BRIEF
What you return must match the records exactly.

Saved data entries
——————
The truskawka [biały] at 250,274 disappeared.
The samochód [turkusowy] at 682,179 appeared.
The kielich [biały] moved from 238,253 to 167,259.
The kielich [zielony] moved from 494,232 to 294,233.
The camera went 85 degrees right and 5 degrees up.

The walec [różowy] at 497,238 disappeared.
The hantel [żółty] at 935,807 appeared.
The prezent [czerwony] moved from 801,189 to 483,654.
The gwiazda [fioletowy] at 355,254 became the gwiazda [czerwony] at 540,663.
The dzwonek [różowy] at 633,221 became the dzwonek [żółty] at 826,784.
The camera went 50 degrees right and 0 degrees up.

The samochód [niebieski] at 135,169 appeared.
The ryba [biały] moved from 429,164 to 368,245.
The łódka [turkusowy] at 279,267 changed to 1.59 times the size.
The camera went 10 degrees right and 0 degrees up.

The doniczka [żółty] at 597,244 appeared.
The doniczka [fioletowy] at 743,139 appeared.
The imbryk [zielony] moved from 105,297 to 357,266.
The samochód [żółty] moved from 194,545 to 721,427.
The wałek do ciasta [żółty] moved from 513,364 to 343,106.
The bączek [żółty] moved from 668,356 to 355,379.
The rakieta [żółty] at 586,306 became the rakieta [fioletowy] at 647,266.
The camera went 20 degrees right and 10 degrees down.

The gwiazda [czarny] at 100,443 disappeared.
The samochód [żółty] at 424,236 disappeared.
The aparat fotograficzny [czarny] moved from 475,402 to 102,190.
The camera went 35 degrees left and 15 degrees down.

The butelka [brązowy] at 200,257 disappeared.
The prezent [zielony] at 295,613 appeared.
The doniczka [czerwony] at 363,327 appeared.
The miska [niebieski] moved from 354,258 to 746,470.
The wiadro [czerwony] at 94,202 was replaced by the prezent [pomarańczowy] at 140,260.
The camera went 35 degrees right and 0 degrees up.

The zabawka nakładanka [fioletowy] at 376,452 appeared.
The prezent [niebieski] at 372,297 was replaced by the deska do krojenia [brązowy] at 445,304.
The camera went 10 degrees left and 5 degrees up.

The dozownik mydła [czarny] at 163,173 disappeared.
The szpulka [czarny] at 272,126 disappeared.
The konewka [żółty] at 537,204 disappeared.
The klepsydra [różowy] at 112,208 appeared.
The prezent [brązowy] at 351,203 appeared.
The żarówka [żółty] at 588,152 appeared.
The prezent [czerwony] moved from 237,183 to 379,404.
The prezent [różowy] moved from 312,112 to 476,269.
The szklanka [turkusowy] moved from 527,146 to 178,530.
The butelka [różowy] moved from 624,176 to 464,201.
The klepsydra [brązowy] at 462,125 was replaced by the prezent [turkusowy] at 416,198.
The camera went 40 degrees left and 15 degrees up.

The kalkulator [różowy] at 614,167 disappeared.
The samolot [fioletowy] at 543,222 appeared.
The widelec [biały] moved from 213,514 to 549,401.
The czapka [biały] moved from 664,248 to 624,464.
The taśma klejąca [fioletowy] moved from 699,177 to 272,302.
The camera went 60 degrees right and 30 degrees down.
——————
ANSWER SECTION
The truskawka [biały] at 250,274 disappeared.
The samochód [turkusowy] at 682,179 appeared.
The kielich [biały] moved from 238,253 to 167,259.
The kielich [zielony] moved from 494,232 to 294,233.
The camera went 85 degrees right and 5 degrees up.

The walec [różowy] at 497,238 disappeared.
The hantel [żółty] at 935,807 appeared.
The prezent [czerwony] moved from 801,189 to 483,654.
The gwiazda [fioletowy] at 355,254 became the gwiazda [czerwony] at 540,663.
The dzwonek [różowy] at 633,221 became the dzwonek [żółty] at 826,784.
The camera went 50 degrees right and 0 degrees up.

The samochód [niebieski] at 135,169 appeared.
The ryba [biały] moved from 429,164 to 368,245.
The łódka [turkusowy] at 279,267 changed to 1.59 times the size.
The camera went 10 degrees right and 0 degrees up.

The doniczka [żółty] at 597,244 appeared.
The doniczka [fioletowy] at 743,139 appeared.
The imbryk [zielony] moved from 105,297 to 357,266.
The samochód [żółty] moved from 194,545 to 721,427.
The wałek do ciasta [żółty] moved from 513,364 to 343,106.
The bączek [żółty] moved from 668,356 to 355,379.
The rakieta [żółty] at 586,306 became the rakieta [fioletowy] at 647,266.
The camera went 20 degrees right and 10 degrees down.

The gwiazda [czarny] at 100,443 disappeared.
The samochód [żółty] at 424,236 disappeared.
The aparat fotograficzny [czarny] moved from 475,402 to 102,190.
The camera went 35 degrees left and 15 degrees down.

The butelka [brązowy] at 200,257 disappeared.
The prezent [zielony] at 295,613 appeared.
The doniczka [czerwony] at 363,327 appeared.
The miska [niebieski] moved from 354,258 to 746,470.
The wiadro [czerwony] at 94,202 was replaced by the prezent [pomarańczowy] at 140,260.
The camera went 35 degrees right and 0 degrees up.

The zabawka nakładanka [fioletowy] at 376,452 appeared.
The prezent [niebieski] at 372,297 was replaced by the deska do krojenia [brązowy] at 445,304.
The camera went 10 degrees left and 5 degrees up.

The dozownik mydła [czarny] at 163,173 disappeared.
The szpulka [czarny] at 272,126 disappeared.
The konewka [żółty] at 537,204 disappeared.
The klepsydra [różowy] at 112,208 appeared.
The prezent [brązowy] at 351,203 appeared.
The żarówka [żółty] at 588,152 appeared.
The prezent [czerwony] moved from 237,183 to 379,404.
The prezent [różowy] moved from 312,112 to 476,269.
The szklanka [turkusowy] moved from 527,146 to 178,530.
The butelka [różowy] moved from 624,176 to 464,201.
The klepsydra [brązowy] at 462,125 was replaced by the prezent [turkusowy] at 416,198.
The camera went 40 degrees left and 15 degrees up.

The kalkulator [różowy] at 614,167 disappeared.
The samolot [fioletowy] at 543,222 appeared.
The widelec [biały] moved from 213,514 to 549,401.
The czapka [biały] moved from 664,248 to 624,464.
The taśma klejąca [fioletowy] moved from 699,177 to 272,302.
The camera went 60 degrees right and 30 degrees down.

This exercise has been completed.